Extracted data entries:
================================

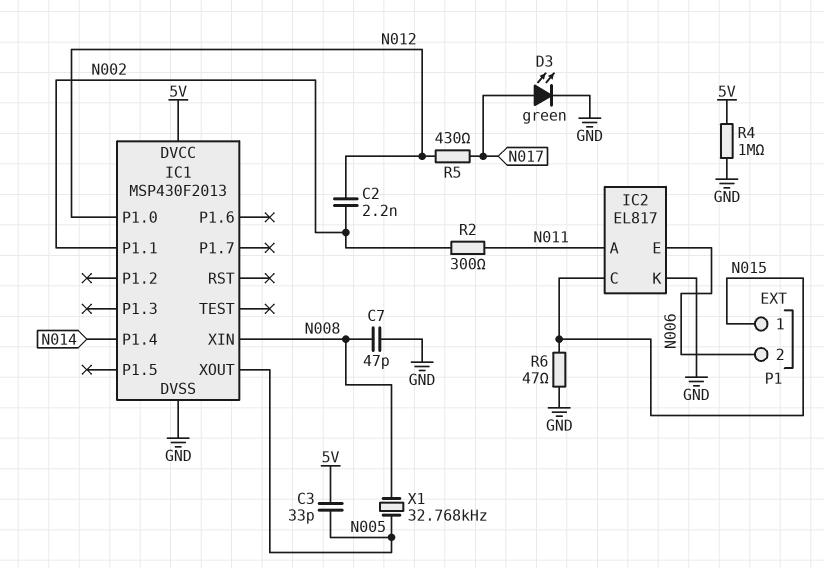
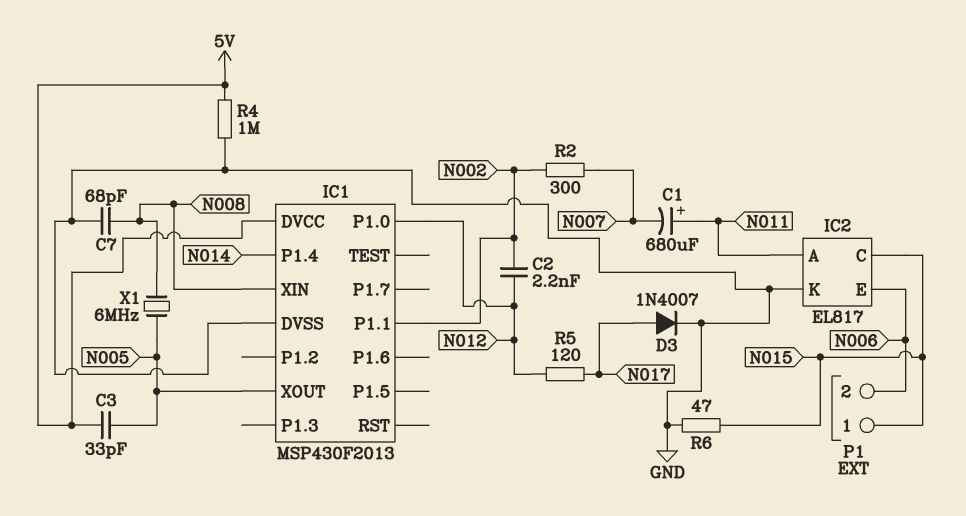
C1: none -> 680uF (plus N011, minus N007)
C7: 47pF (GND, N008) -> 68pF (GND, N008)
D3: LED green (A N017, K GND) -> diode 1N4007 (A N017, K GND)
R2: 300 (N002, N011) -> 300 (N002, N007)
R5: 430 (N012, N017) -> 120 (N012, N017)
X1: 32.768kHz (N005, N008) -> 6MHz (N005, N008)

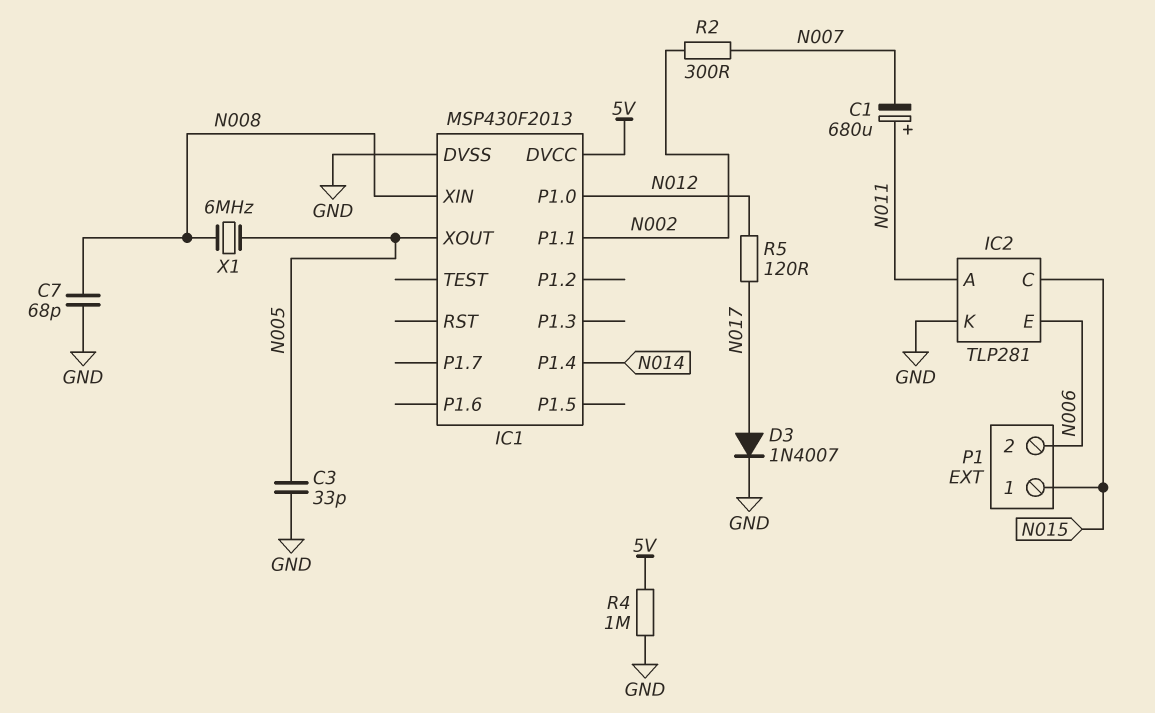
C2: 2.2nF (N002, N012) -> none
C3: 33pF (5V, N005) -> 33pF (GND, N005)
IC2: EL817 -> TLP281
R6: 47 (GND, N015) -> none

================================

* **Task details**:
You need to restate all of the entries above exactly and leave the pictures behind.

* **Your response**:
C1: none -> 680uF (plus N011, minus N007)
C7: 47pF (GND, N008) -> 68pF (GND, N008)
D3: LED green (A N017, K GND) -> diode 1N4007 (A N017, K GND)
R2: 300 (N002, N011) -> 300 (N002, N007)
R5: 430 (N012, N017) -> 120 (N012, N017)
X1: 32.768kHz (N005, N008) -> 6MHz (N005, N008)

C2: 2.2nF (N002, N012) -> none
C3: 33pF (5V, N005) -> 33pF (GND, N005)
IC2: EL817 -> TLP281
R6: 47 (GND, N015) -> none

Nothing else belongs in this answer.